DATA FOR ANALYSIS START
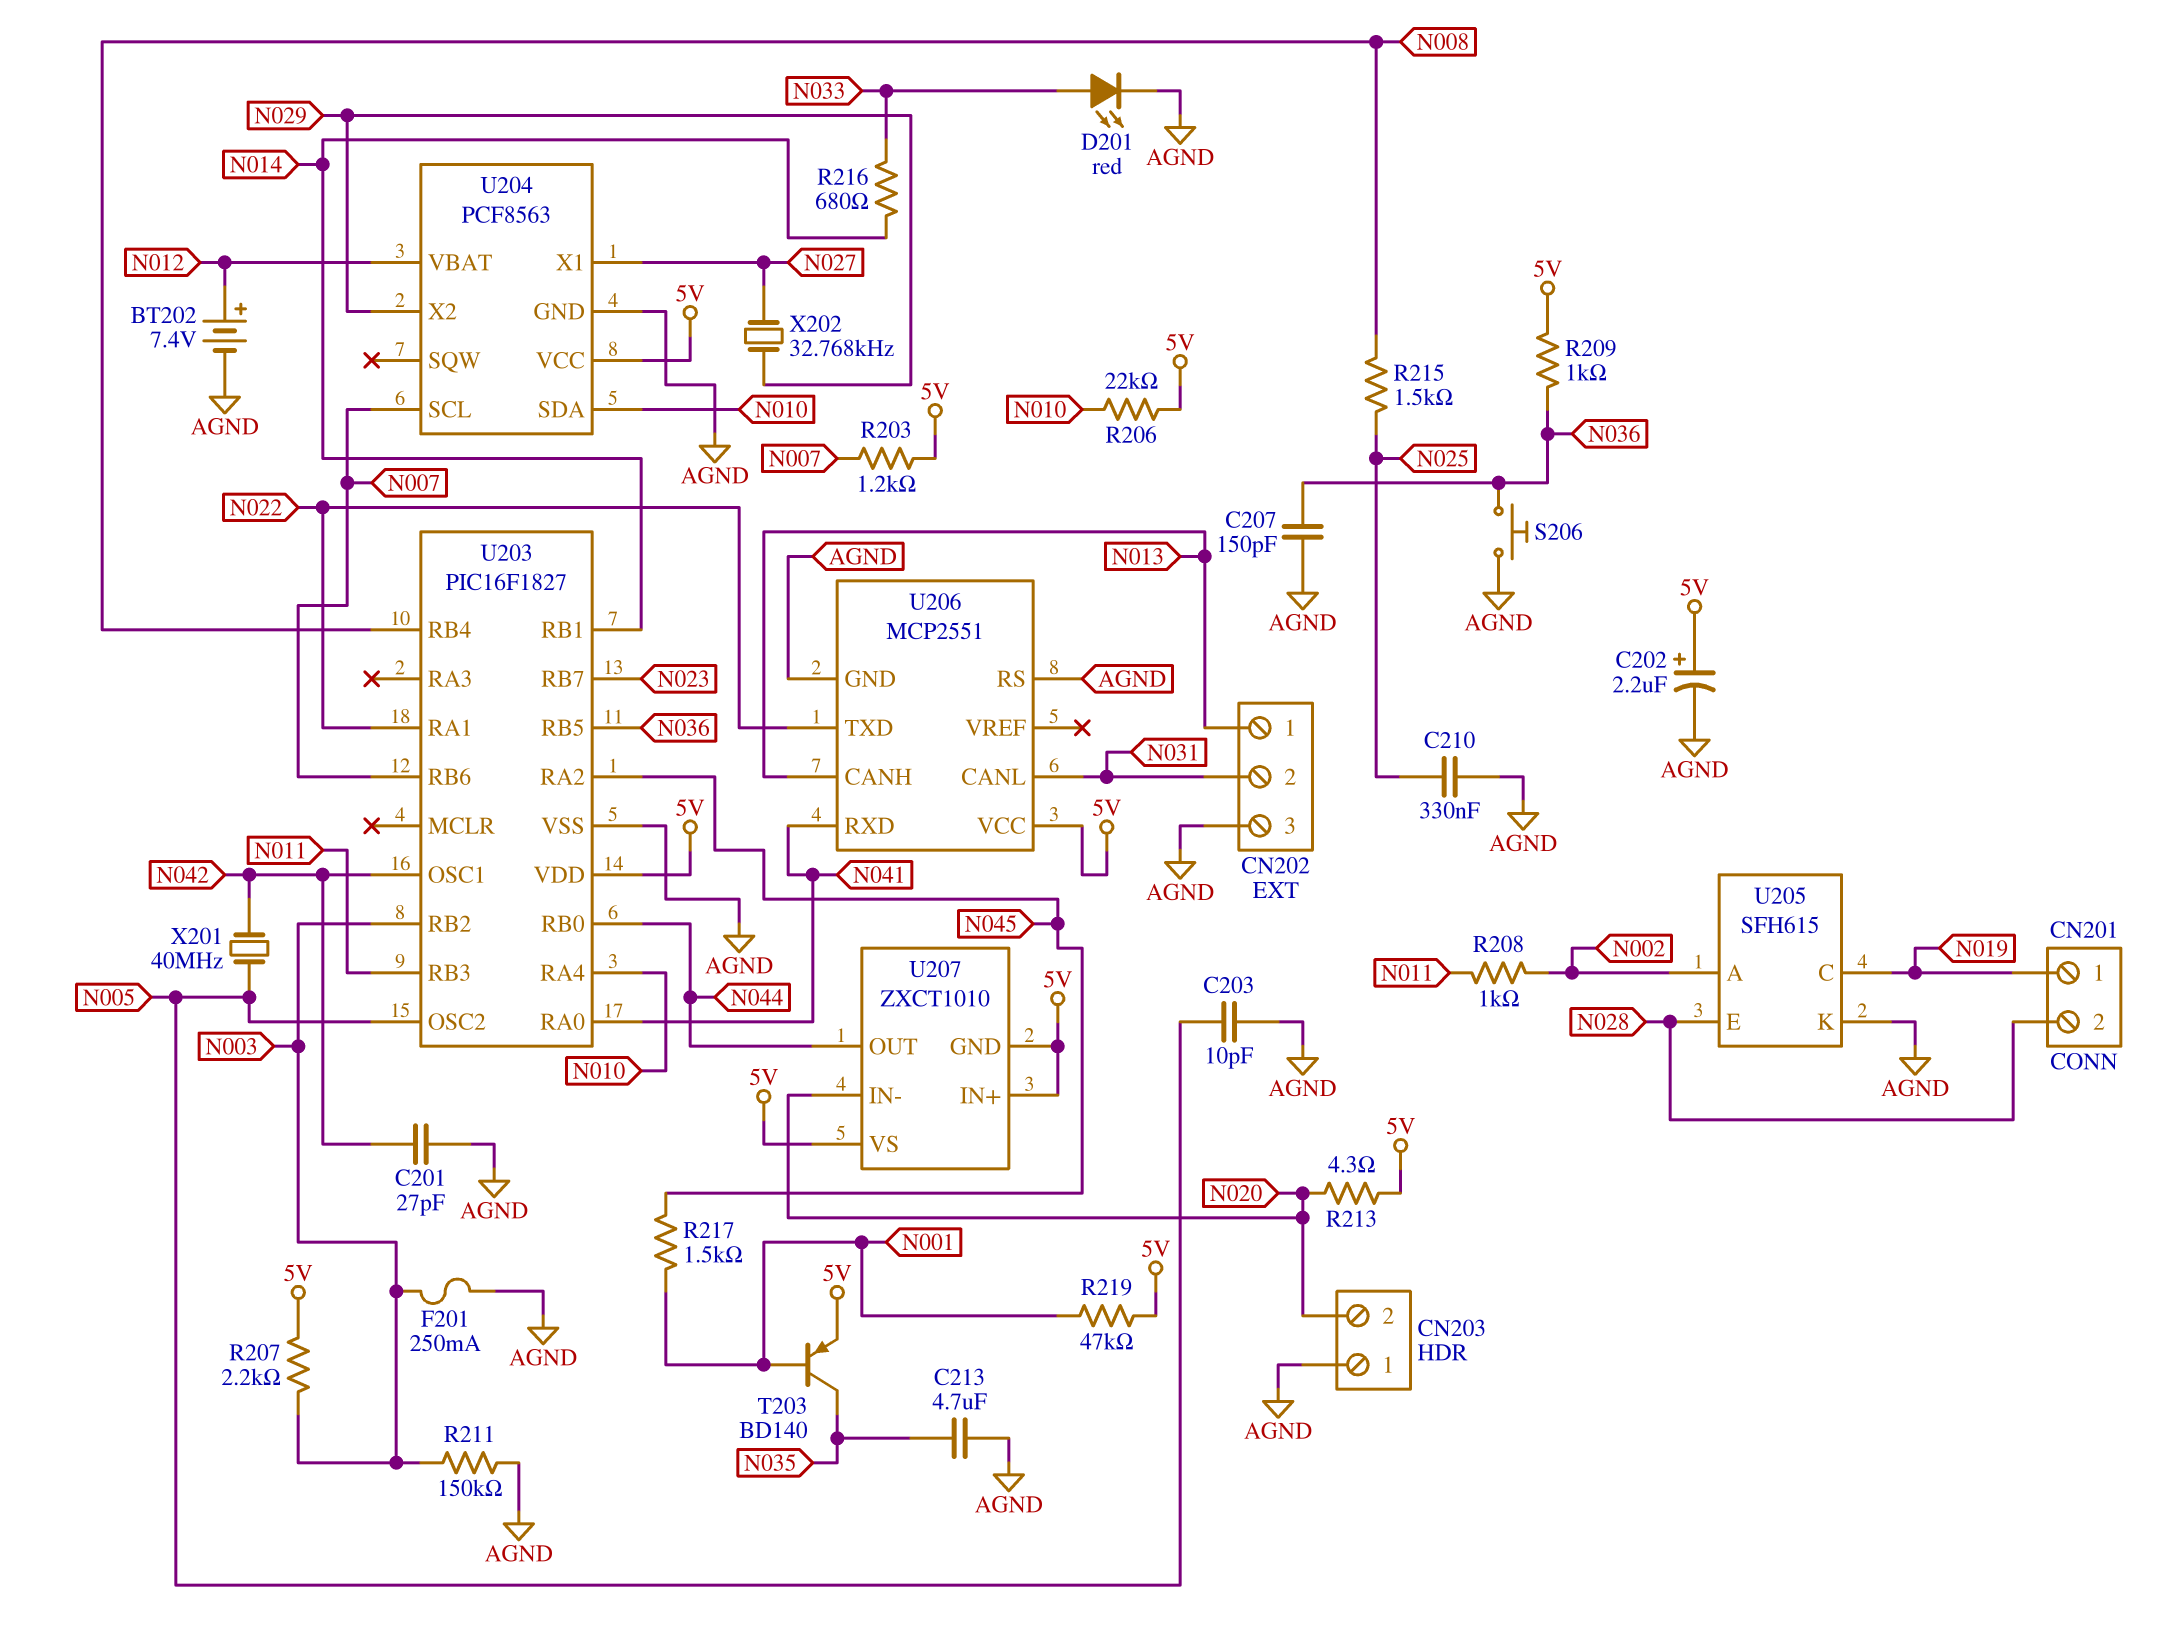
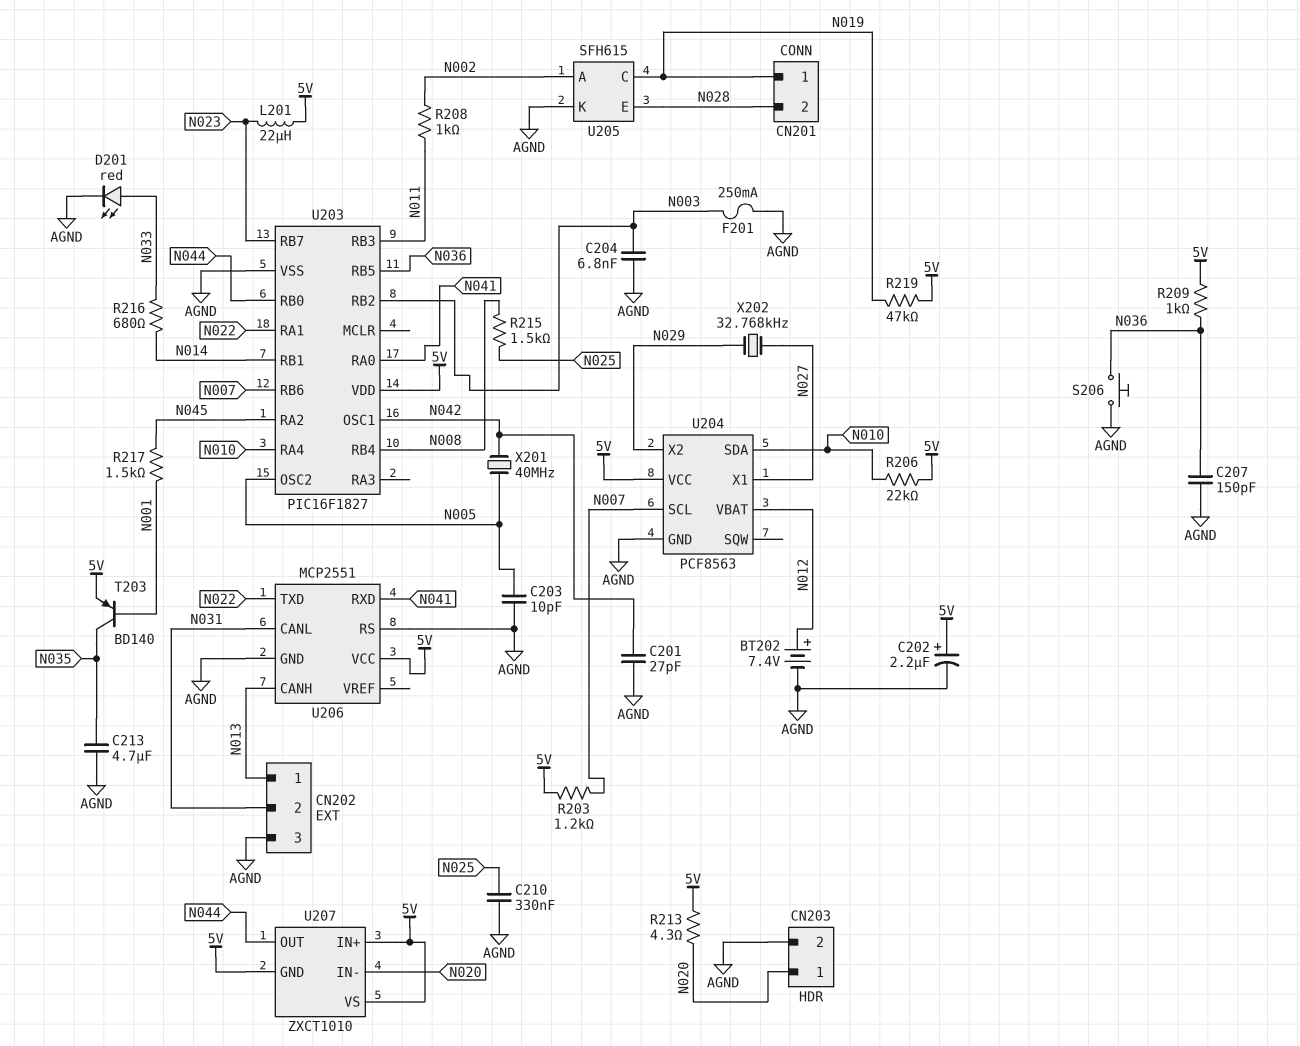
C204: none -> 6.8nF (AGND, N003)
CN203 pin 1: AGND -> N020
CN203 pin 2: N020 -> AGND
L201: none -> 22uH (5V, N023)
R207: 2.2k (5V, N003) -> none
R211: 150k (AGND, N003) -> none
R219: 47k (5V, N001) -> 47k (5V, N019)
DATA FOR ANALYSIS END
Extract every line from the records above that contains the word "none".

C204: none -> 6.8nF (AGND, N003)
L201: none -> 22uH (5V, N023)
R207: 2.2k (5V, N003) -> none
R211: 150k (AGND, N003) -> none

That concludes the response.